** RECORDS TO PROCESS follows **

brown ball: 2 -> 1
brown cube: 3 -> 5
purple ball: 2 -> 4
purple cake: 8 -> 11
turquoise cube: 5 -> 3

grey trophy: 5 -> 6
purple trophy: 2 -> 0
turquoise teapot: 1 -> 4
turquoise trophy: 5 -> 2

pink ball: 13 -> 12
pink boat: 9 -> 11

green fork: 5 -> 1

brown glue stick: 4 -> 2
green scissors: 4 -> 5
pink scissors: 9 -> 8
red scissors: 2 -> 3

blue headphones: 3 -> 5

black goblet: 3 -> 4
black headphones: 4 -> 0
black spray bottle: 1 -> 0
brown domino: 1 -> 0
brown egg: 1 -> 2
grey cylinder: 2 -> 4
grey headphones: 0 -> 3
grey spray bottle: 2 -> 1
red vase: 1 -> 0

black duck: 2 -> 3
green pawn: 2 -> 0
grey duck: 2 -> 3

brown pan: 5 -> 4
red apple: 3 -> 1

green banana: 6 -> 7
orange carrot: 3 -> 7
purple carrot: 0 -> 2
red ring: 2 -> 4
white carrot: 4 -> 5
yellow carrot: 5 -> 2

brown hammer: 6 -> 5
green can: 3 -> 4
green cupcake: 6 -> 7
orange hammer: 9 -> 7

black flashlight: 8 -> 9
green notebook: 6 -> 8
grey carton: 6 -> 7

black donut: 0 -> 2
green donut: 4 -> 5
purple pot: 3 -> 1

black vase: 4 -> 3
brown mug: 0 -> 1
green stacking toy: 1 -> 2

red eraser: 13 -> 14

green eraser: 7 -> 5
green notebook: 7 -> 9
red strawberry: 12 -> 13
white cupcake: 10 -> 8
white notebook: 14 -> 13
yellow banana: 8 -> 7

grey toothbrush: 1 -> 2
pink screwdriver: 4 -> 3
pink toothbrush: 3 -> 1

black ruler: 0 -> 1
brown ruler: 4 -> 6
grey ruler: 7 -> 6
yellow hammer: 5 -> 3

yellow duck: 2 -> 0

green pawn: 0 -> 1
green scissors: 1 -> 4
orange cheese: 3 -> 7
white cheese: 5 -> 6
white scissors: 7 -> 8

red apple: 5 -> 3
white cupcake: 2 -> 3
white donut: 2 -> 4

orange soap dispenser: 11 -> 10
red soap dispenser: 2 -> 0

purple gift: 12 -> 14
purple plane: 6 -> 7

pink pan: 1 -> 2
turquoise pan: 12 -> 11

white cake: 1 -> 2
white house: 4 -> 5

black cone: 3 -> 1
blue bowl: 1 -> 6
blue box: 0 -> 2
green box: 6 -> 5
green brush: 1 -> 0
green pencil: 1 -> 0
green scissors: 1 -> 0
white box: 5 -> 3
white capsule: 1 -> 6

** End of RECORDS TO PROCESS **

- WORK REQUIRED:
The string "scissors" may appear in lines of the entries above. Say how many such lines there are, as a number only.

- THE COMPLETED TASK:
6